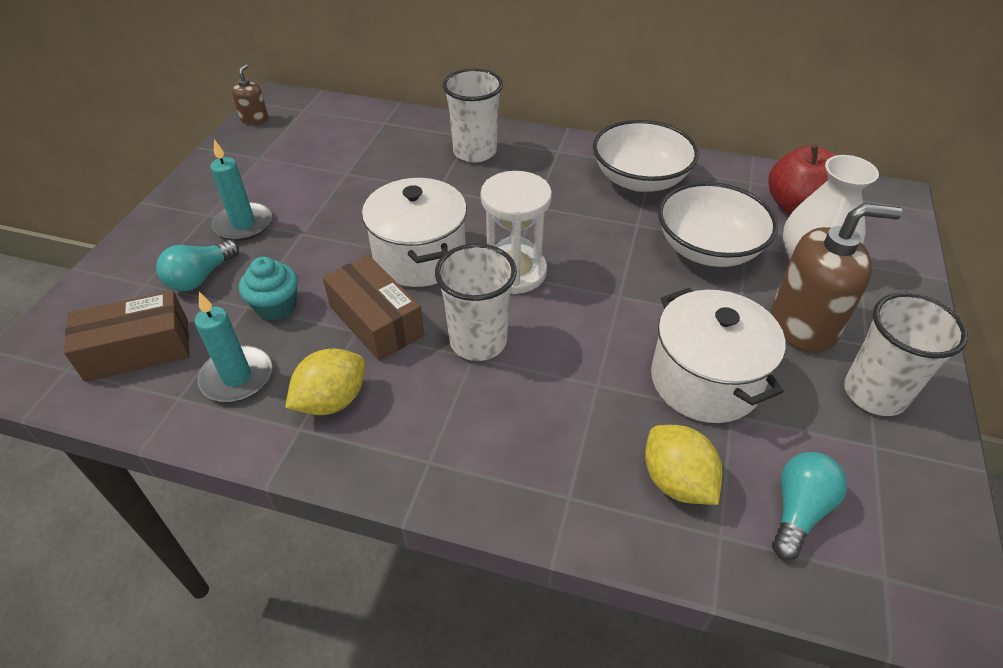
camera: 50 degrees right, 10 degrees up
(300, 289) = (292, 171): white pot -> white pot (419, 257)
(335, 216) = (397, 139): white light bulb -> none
...
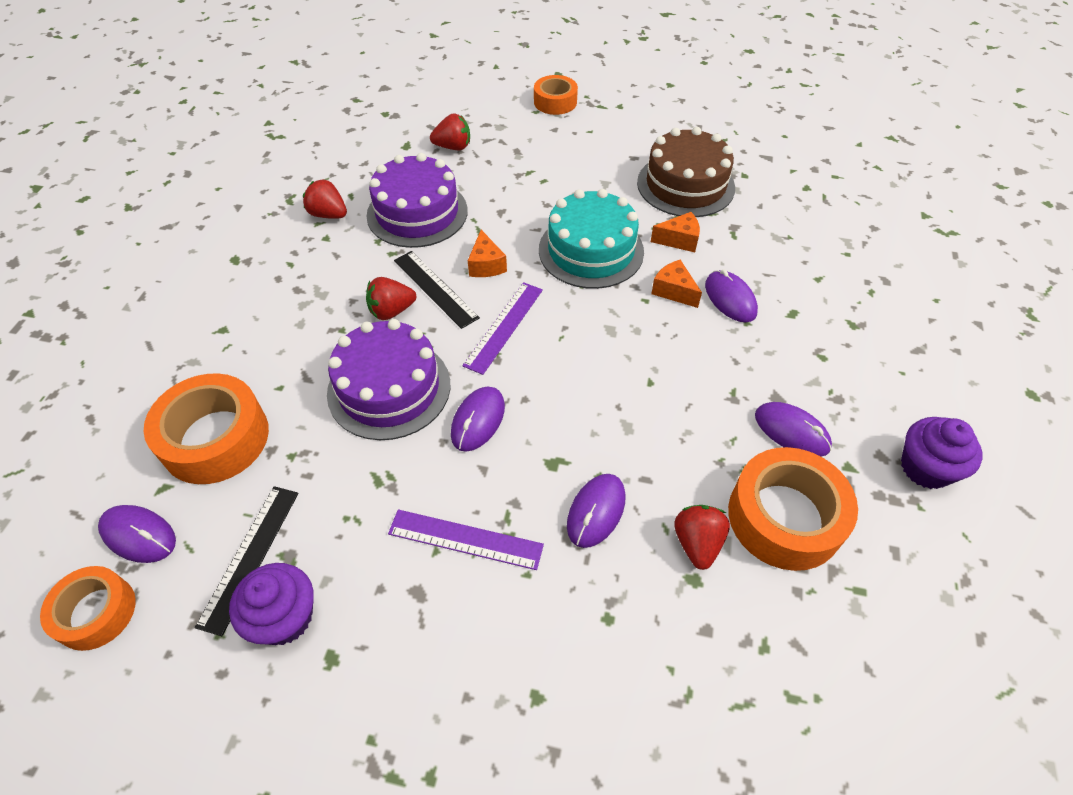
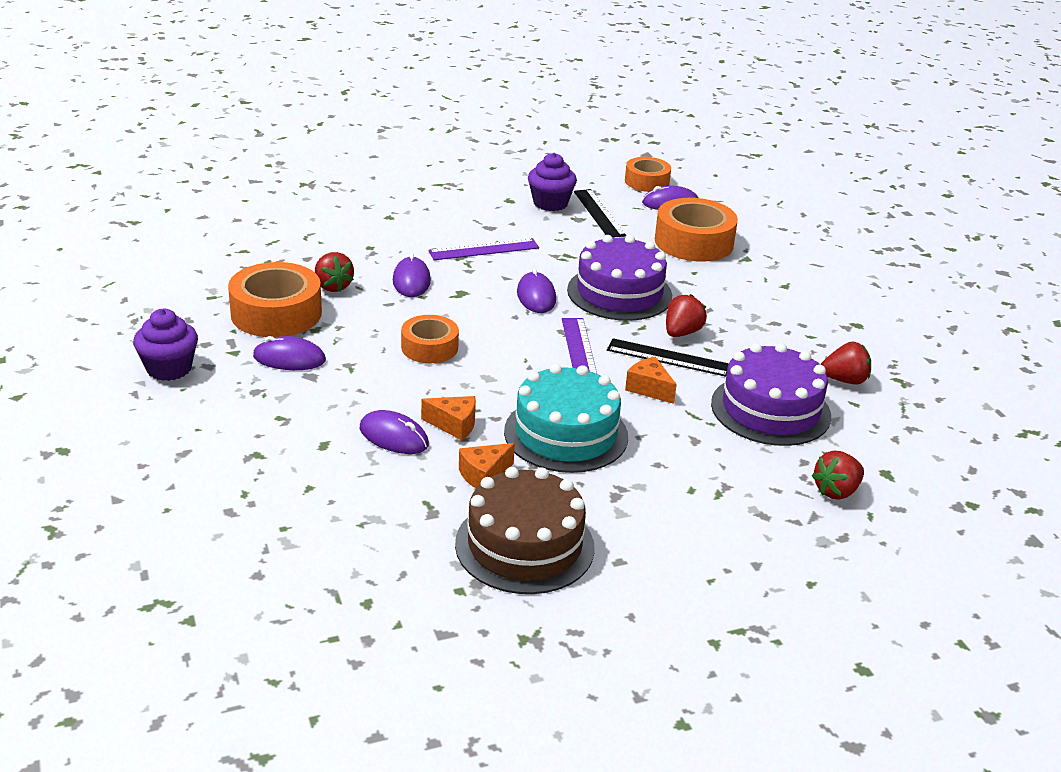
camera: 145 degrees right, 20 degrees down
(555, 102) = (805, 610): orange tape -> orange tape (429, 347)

_TASK_: Look above for the line holding "camera: 50 degrees right, 10 degrees up" and the line holding "(335, 216) = (397, 139): white". Retype both, and every line between them, word for word and nothing else.

_REPLY_:
camera: 50 degrees right, 10 degrees up
(300, 289) = (292, 171): white pot -> white pot (419, 257)
(335, 216) = (397, 139): white light bulb -> none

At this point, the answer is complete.